**MATERIAL TO PROCESS:**
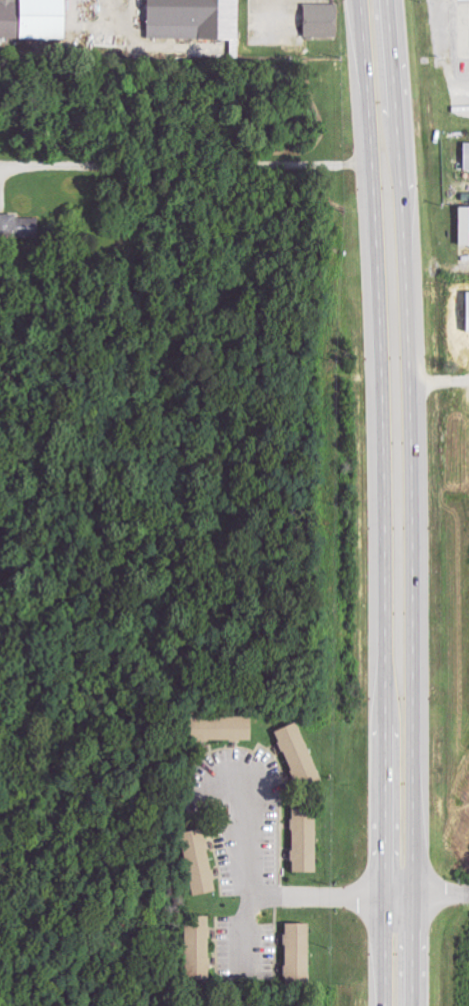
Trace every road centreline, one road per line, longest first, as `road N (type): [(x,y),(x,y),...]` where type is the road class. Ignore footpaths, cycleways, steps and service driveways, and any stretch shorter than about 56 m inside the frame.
road 1 (primary): [(361,0),(383,322),(386,1005)]
road 2 (primary): [(414,1005),(414,526),(387,0)]
road 3 (residential): [(235,786),(247,807),(244,1005)]
road 4 (residential): [(246,898),(468,893)]

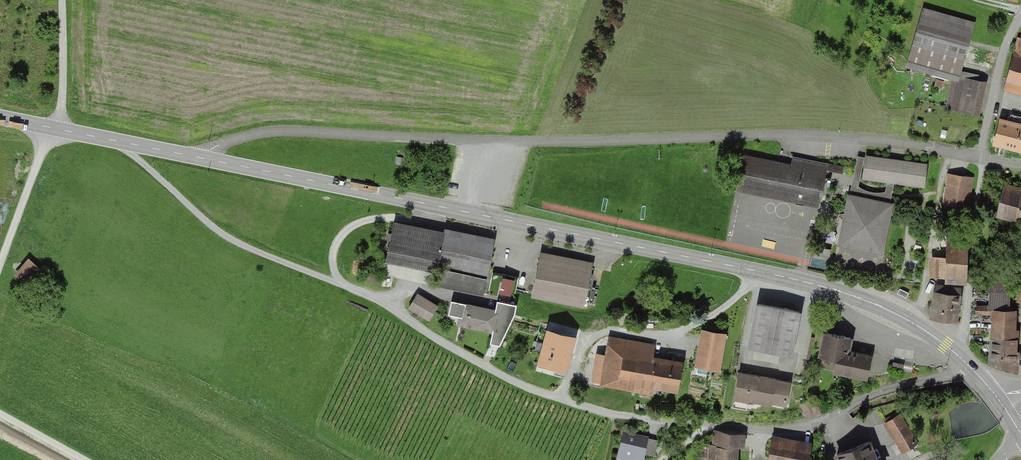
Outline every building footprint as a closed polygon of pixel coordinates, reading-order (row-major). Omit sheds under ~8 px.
[(958,75),(974,21),(922,5),(906,60),(958,75)] [(1003,90),(1020,95),(1020,39),(1018,38),(1003,90)] [(953,111),(978,116),(985,82),(960,77),(953,111)] [(991,146),(1020,152),(1020,126),(997,120),(991,146)] [(928,163),(865,153),(861,179),(924,189),(928,163)] [(791,163),(743,154),(736,191),(819,206),(827,163),(792,157),(791,163)] [(972,178),(948,174),(942,205),(967,210),(972,178)] [(1004,184),(997,217),(1020,223),(1020,188),(1004,184)] [(892,203),(847,194),(836,248),(881,257),(892,203)] [(442,232),(390,222),(382,263),(434,273),(442,232)] [(946,229),(945,283),(966,283),(967,230),(946,229)] [(492,241),(442,232),(436,263),(486,272),(492,241)] [(590,263),(538,252),(530,293),(582,304),(590,263)] [(43,271),(27,258),(11,276),(29,290),(43,271)] [(502,274),(500,291),(512,293),(515,276),(502,274)] [(988,306),(975,305),(974,317),(989,318),(990,310),(1008,311),(1010,279),(990,278),(988,306)] [(961,290),(936,286),(931,317),(956,320),(961,290)] [(436,305),(416,294),(407,310),(426,321),(436,305)] [(495,310),(450,300),(446,316),(459,319),(457,325),(492,333),(489,345),(498,347),(513,315),(515,305),(497,301),(495,310)] [(799,313),(755,305),(747,348),(791,356),(799,313)] [(1014,313),(992,311),(987,363),(1009,365),(1014,313)] [(850,334),(823,329),(817,361),(844,366),(850,334)] [(577,339),(547,330),(535,365),(568,374),(577,339)] [(726,336),(700,330),(693,367),(718,372),(726,336)] [(609,339),(602,381),(673,393),(679,360),(654,356),(656,346),(609,339)] [(865,374),(869,350),(849,346),(844,370),(865,374)] [(789,385),(738,376),(733,399),(784,408),(789,385)] [(917,445),(898,416),(882,426),(902,455),(917,445)] [(621,432),(615,459),(618,459),(640,459),(646,438),(621,432)] [(771,437),(767,459),(806,459),(809,442),(771,437)] [(833,457),(834,459),(875,459),(868,443),(833,457)] [(736,449),(711,449),(711,459),(736,459),(736,449)]
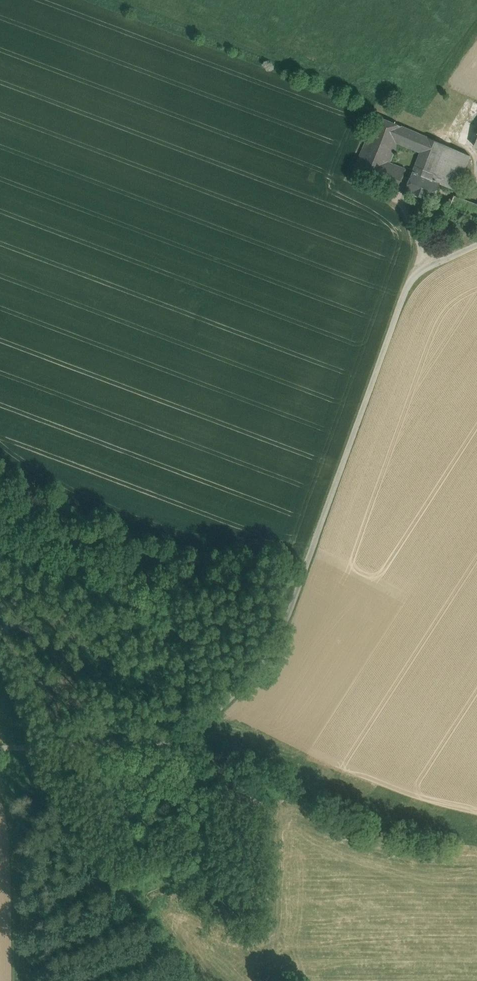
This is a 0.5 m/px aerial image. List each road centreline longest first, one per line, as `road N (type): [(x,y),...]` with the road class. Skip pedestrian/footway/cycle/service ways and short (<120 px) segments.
road 1 (residential): [(0,748),(187,735),(269,658),(408,284),(476,244)]
road 2 (track): [(0,786),(22,828),(19,980)]

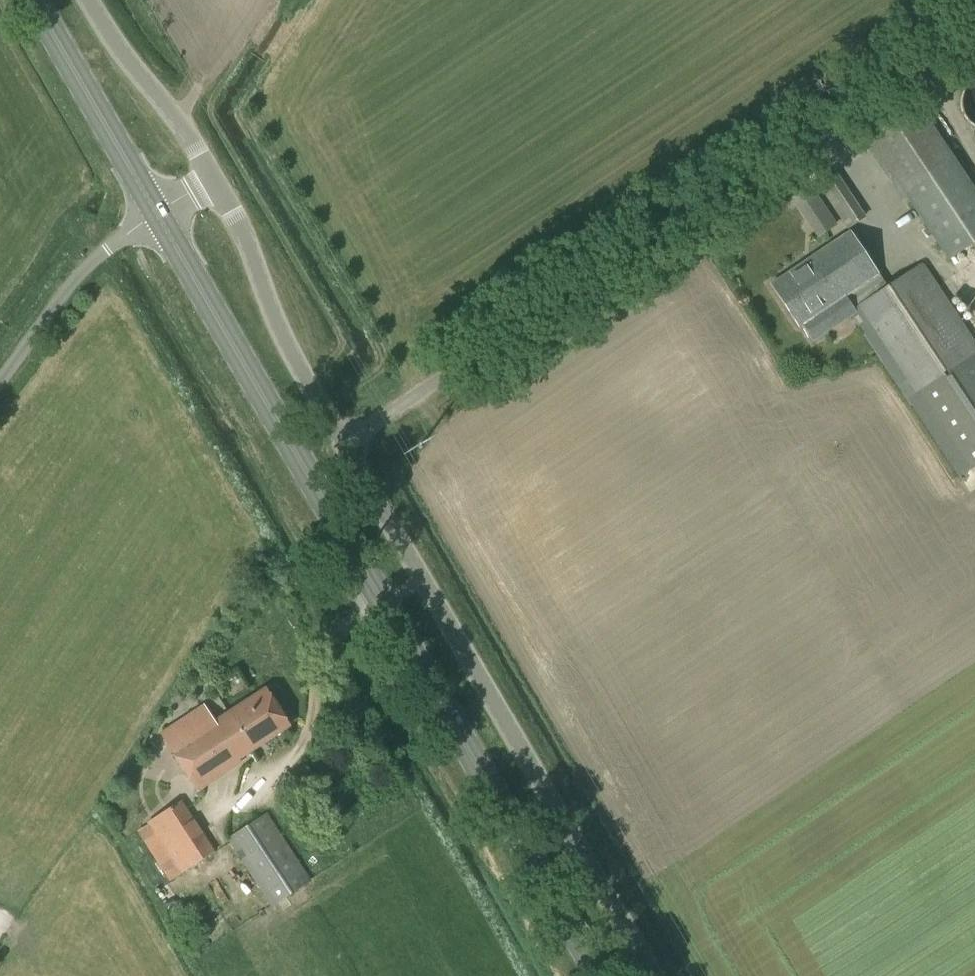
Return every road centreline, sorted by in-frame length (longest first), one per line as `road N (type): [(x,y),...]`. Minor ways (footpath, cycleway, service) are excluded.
road 1 (primary): [(600,975),(159,216)]
road 2 (unclassified): [(341,439),(974,19)]
road 3 (unclassified): [(651,975),(341,439)]
road 4 (unclassified): [(341,439),(276,327),(245,234),(216,183)]
road 5 (primary): [(159,216),(32,0)]
road 6 (unclassified): [(0,391),(101,251),(159,216)]
road 7 (unclassified): [(216,183),(89,0)]

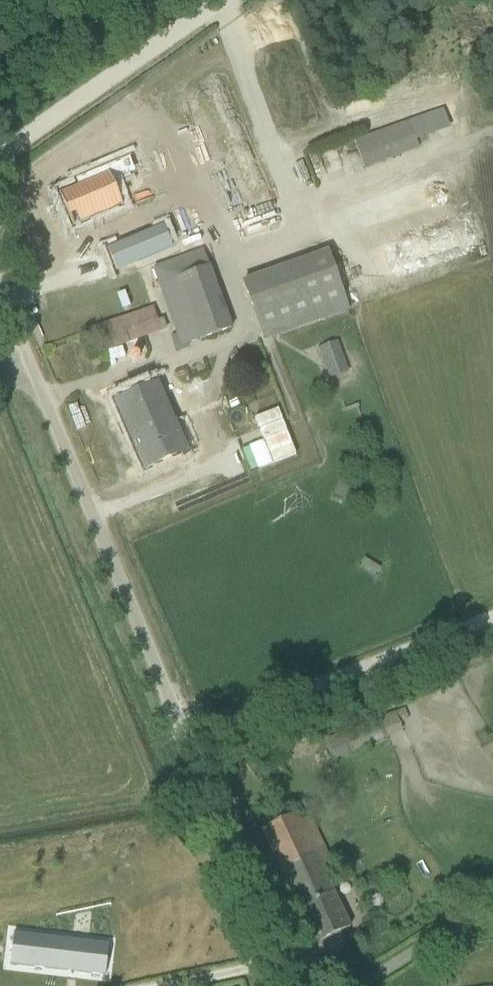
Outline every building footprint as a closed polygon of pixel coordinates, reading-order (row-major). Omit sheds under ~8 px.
[(315,91),(292,98),(299,122),(322,115),(315,91)] [(410,120),(354,141),(365,169),(420,149),(417,140),(410,120)] [(77,186),(58,194),(72,227),(122,206),(112,181),(136,171),(129,157),(75,180),(77,186)] [(163,225),(129,240),(138,262),(173,248),(163,225)] [(240,281),(263,342),(350,310),(327,249),(240,281)] [(161,287),(181,346),(231,328),(210,269),(203,250),(154,268),(161,287)] [(92,329),(100,352),(161,331),(152,308),(92,329)] [(318,348),(330,379),(349,371),(338,340),(318,348)] [(197,439),(195,434),(197,433),(190,418),(189,419),(186,412),(173,418),(158,382),(114,400),(145,471),(188,453),(184,445),(197,439)] [(340,734),(348,752),(386,736),(379,719),(340,734)] [(296,814),(261,830),(315,944),(350,928),(329,884),(343,877),(317,822),(303,829),(296,814)] [(13,933),(10,965),(105,976),(109,944),(13,933)]
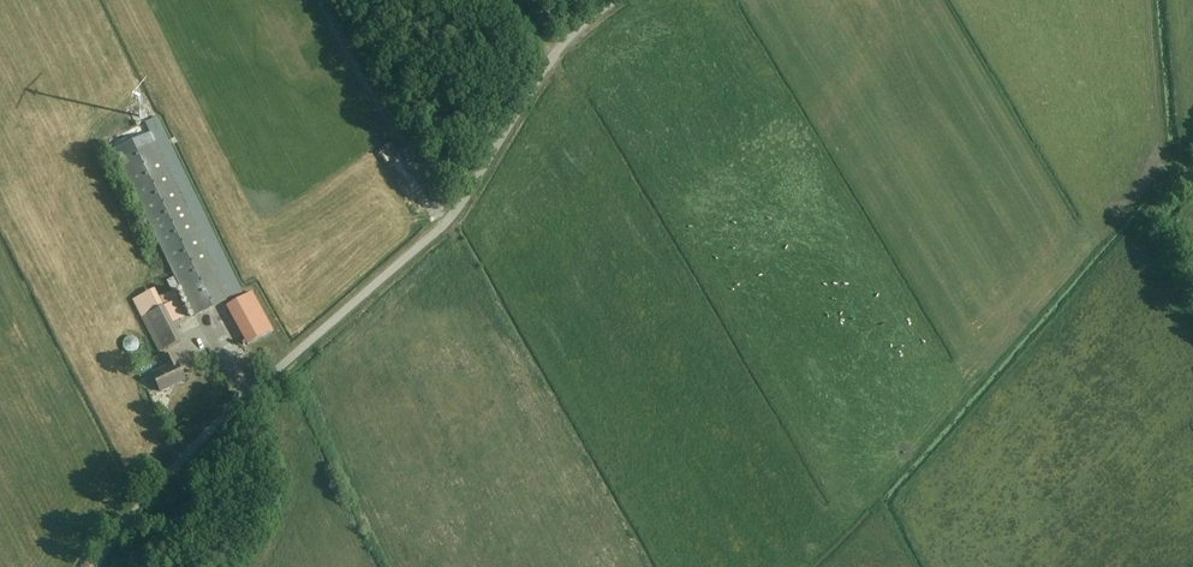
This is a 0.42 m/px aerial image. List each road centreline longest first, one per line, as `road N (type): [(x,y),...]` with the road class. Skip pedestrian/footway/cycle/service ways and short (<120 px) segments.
road 1 (unclassified): [(93,566),(194,444),(449,220),(568,39),(615,0)]
road 2 (track): [(1192,173),(1153,219),(1192,296)]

**YOUR INSTRUCTIONS:** Copy out all of the listing word for word, but skip the images.

**EXERCISE ANSWER:**
Trace every road centreline, one road per line, longest first, as `road N (type): [(x,y),(x,y),...]` where type is the road class. Ignore footpaths, cycleways, steps and service driveways, and any stretch shorter than about 56 m inside the frame.
road 1 (primary): [(361,0),(383,322),(386,1005)]
road 2 (primary): [(414,1005),(414,526),(387,0)]
road 3 (residential): [(235,786),(247,807),(244,1005)]
road 4 (residential): [(246,898),(468,893)]

Outline every building footprint as a closed polygon of pixel coordinates, reading-order (row-major). Omit sheds under ~8 px.
[(958,75),(974,21),(922,5),(906,60),(958,75)] [(1003,90),(1020,95),(1020,39),(1018,38),(1003,90)] [(953,111),(978,116),(985,82),(960,77),(953,111)] [(991,146),(1020,152),(1020,126),(997,120),(991,146)] [(928,163),(865,153),(861,179),(924,189),(928,163)] [(791,163),(743,154),(736,191),(819,206),(827,163),(792,157),(791,163)] [(972,178),(948,174),(942,205),(967,210),(972,178)] [(1004,184),(997,217),(1020,223),(1020,188),(1004,184)] [(892,203),(847,194),(836,248),(881,257),(892,203)] [(442,232),(390,222),(382,263),(434,273),(442,232)] [(946,229),(945,283),(966,283),(967,230),(946,229)] [(492,241),(442,232),(436,263),(486,272),(492,241)] [(590,263),(538,252),(530,293),(582,304),(590,263)] [(43,271),(27,258),(11,276),(29,290),(43,271)] [(502,274),(500,291),(512,293),(515,276),(502,274)] [(988,306),(975,305),(974,317),(989,318),(990,310),(1008,311),(1010,279),(990,278),(988,306)] [(961,290),(936,286),(931,317),(956,320),(961,290)] [(436,305),(416,294),(407,310),(426,321),(436,305)] [(495,310),(450,300),(446,316),(459,319),(457,325),(492,333),(489,345),(498,347),(513,315),(515,305),(497,301),(495,310)] [(799,313),(755,305),(747,348),(791,356),(799,313)] [(1014,313),(992,311),(987,363),(1009,365),(1014,313)] [(850,334),(823,329),(817,361),(844,366),(850,334)] [(577,339),(547,330),(535,365),(568,374),(577,339)] [(726,336),(700,330),(693,367),(718,372),(726,336)] [(609,339),(602,381),(673,393),(679,360),(654,356),(656,346),(609,339)] [(865,374),(869,350),(849,346),(844,370),(865,374)] [(789,385),(738,376),(733,399),(784,408),(789,385)] [(917,445),(898,416),(882,426),(902,455),(917,445)] [(621,432),(615,459),(618,459),(640,459),(646,438),(621,432)] [(771,437),(767,459),(806,459),(809,442),(771,437)] [(833,457),(834,459),(875,459),(868,443),(833,457)] [(736,449),(711,449),(711,459),(736,459),(736,449)]
This is a 0.5 m/px aerial image. List each road centreline longest first, one per line, as `road N (type): [(x,y),...]` with the road class. Skip pedestrian/footway/cycle/service ways and short (<120 px) segments.
road 1 (residential): [(0,748),(187,735),(269,658),(408,284),(476,244)]
road 2 (track): [(0,786),(22,828),(19,980)]

Return every road centreline, sorted by in-frame length (longest first), one per line as `road N (type): [(x,y),...]`. Minor ways (footpath, cycleway, service) are excluded.
road 1 (primary): [(600,975),(159,216)]
road 2 (unclassified): [(341,439),(974,19)]
road 3 (unclassified): [(651,975),(341,439)]
road 4 (unclassified): [(341,439),(276,327),(245,234),(216,183)]
road 5 (primary): [(159,216),(32,0)]
road 6 (unclassified): [(0,391),(101,251),(159,216)]
road 7 (unclassified): [(216,183),(89,0)]

Outline every building footprint as a closed polygon of pixel coordinates, reading-order (row-major). Omit sheds under ~8 px.
[(315,91),(292,98),(299,122),(322,115),(315,91)] [(410,120),(354,141),(365,169),(420,149),(417,140),(410,120)] [(77,186),(58,194),(72,227),(122,206),(112,181),(136,171),(129,157),(75,180),(77,186)] [(163,225),(129,240),(138,262),(173,248),(163,225)] [(240,281),(263,342),(350,310),(327,249),(240,281)] [(161,287),(181,346),(231,328),(210,269),(203,250),(154,268),(161,287)] [(92,329),(100,352),(161,331),(152,308),(92,329)] [(318,348),(330,379),(349,371),(338,340),(318,348)] [(197,439),(195,434),(197,433),(190,418),(189,419),(186,412),(173,418),(158,382),(114,400),(145,471),(188,453),(184,445),(197,439)] [(340,734),(348,752),(386,736),(379,719),(340,734)] [(296,814),(261,830),(315,944),(350,928),(329,884),(343,877),(317,822),(303,829),(296,814)] [(13,933),(10,965),(105,976),(109,944),(13,933)]
This is a 0.42 m/px aerial image. List each road centreline longest first, one per line, as `road N (type): [(x,y),...]` with the road class. Skip pedestrian/footway/cycle/service ways and short (<120 px) segments.
road 1 (unclassified): [(93,566),(194,444),(449,220),(568,39),(615,0)]
road 2 (track): [(1192,173),(1153,219),(1192,296)]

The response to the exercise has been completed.